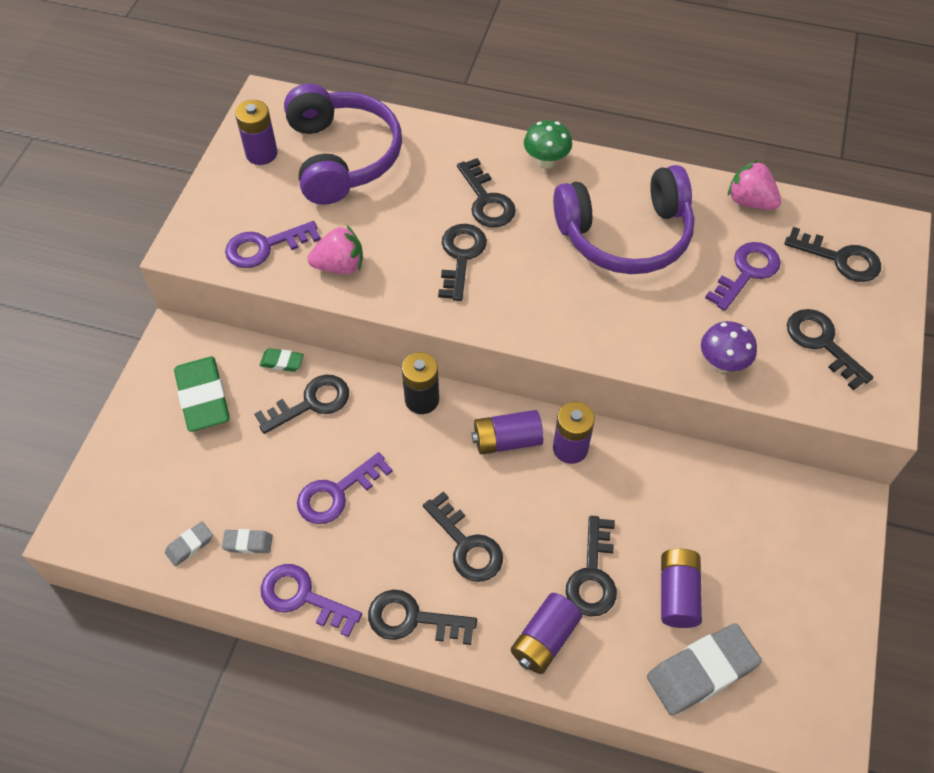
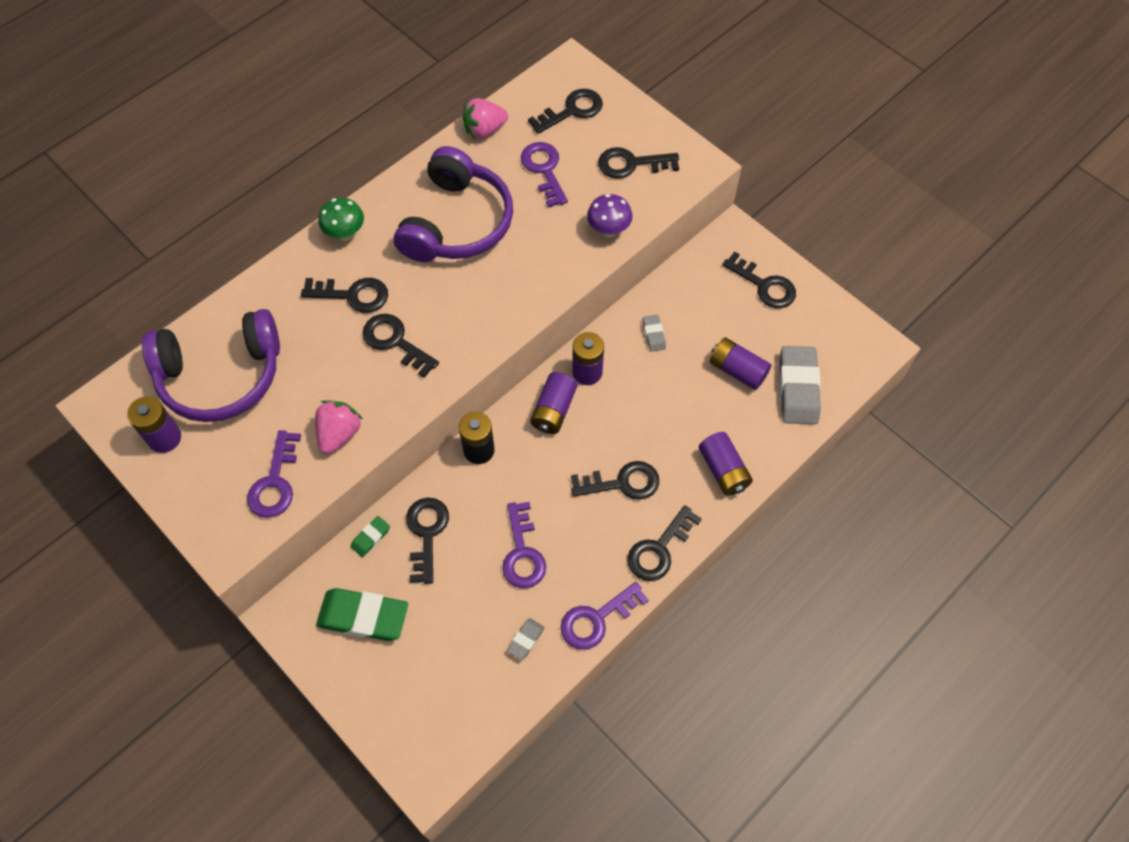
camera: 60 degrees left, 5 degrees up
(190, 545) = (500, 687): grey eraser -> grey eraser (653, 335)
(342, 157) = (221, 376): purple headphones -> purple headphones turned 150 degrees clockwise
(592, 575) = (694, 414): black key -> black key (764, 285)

----

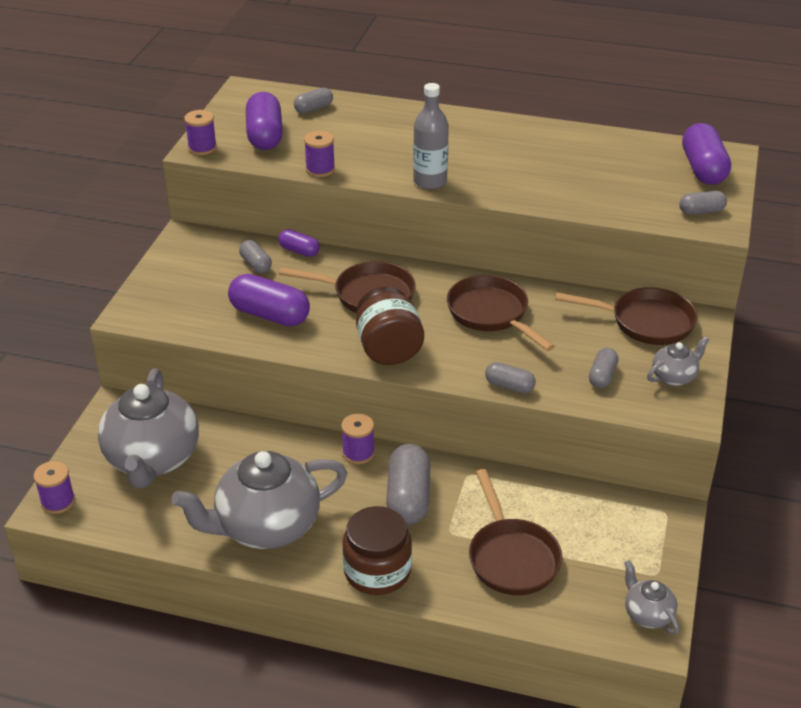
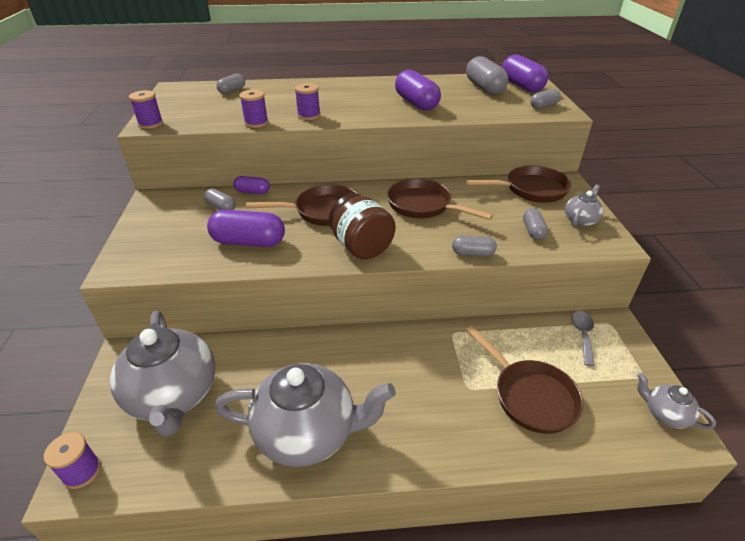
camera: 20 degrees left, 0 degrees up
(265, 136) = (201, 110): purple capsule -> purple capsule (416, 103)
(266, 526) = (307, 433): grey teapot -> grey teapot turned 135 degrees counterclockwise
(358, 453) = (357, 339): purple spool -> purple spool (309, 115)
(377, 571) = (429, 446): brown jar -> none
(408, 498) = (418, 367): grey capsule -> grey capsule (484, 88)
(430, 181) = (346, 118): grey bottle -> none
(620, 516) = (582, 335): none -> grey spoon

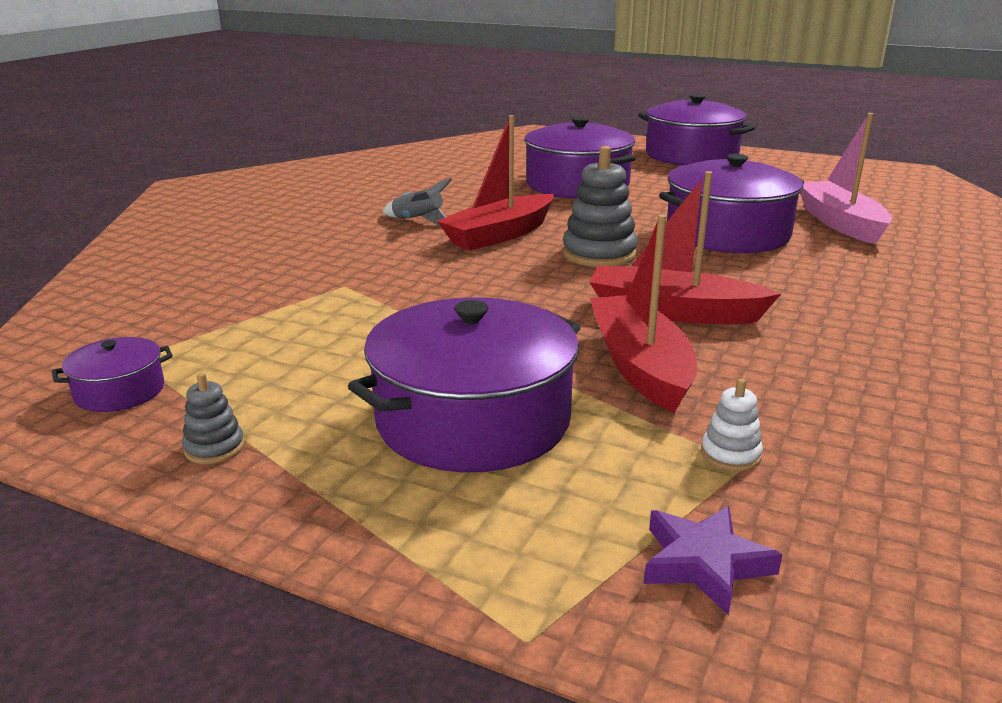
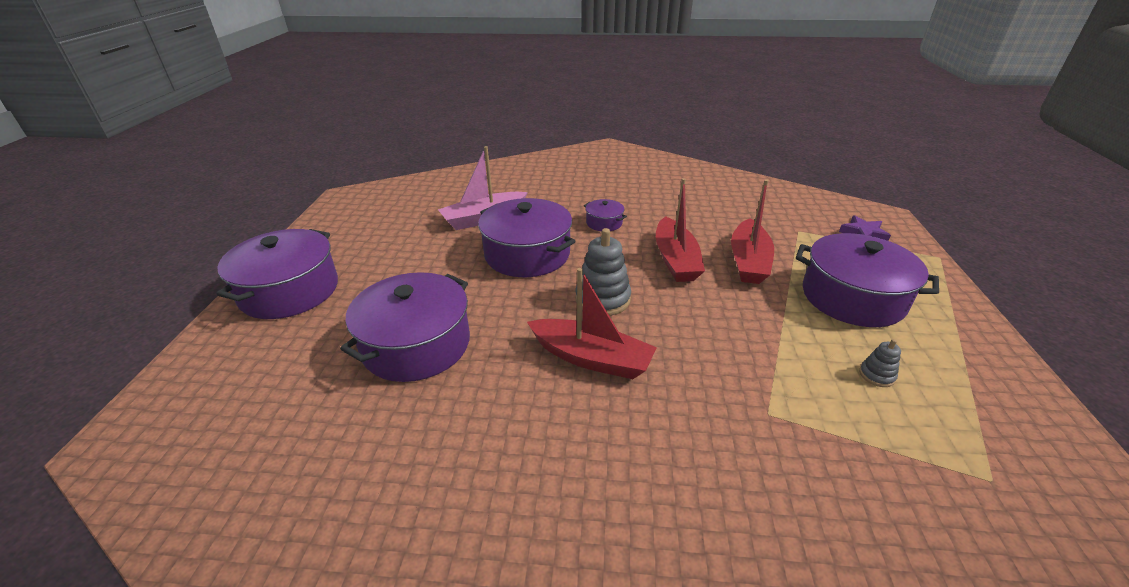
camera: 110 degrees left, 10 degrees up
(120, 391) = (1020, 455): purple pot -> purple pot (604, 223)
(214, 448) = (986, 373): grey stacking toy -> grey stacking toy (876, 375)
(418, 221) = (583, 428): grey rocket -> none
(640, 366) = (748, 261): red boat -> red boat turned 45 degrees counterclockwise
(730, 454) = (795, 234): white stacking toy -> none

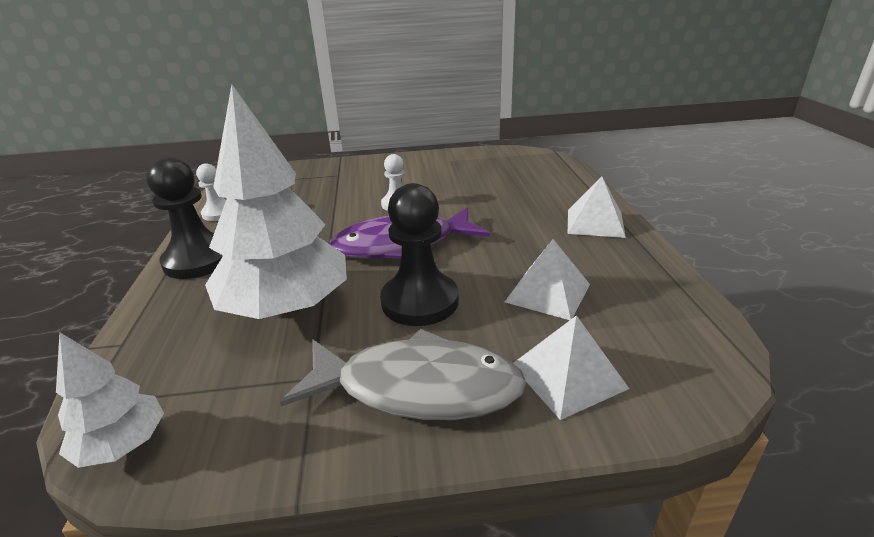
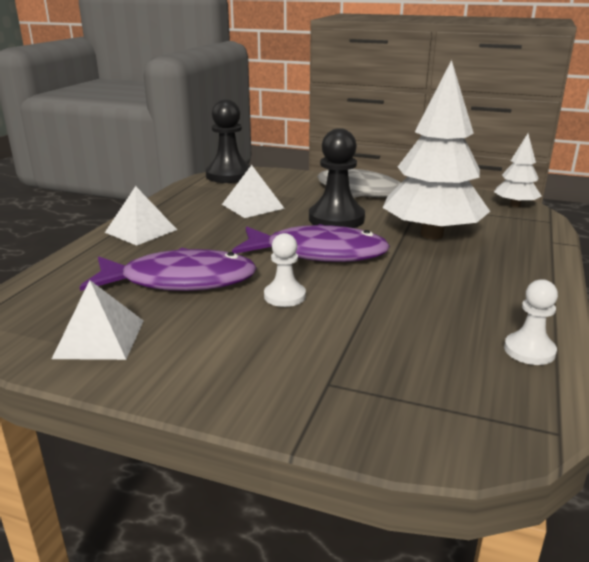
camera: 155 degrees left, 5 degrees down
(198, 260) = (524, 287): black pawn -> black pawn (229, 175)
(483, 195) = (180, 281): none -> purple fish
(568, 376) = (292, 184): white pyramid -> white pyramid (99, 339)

----

Take the lines above from the one containing "camera: 60 degrees left, 5 degrees up" to the one containing "(592, 575) = (694, 414): black" and retype them exactly, both ends included, with nothing added.

camera: 60 degrees left, 5 degrees up
(190, 545) = (500, 687): grey eraser -> grey eraser (653, 335)
(342, 157) = (221, 376): purple headphones -> purple headphones turned 150 degrees clockwise
(592, 575) = (694, 414): black key -> black key (764, 285)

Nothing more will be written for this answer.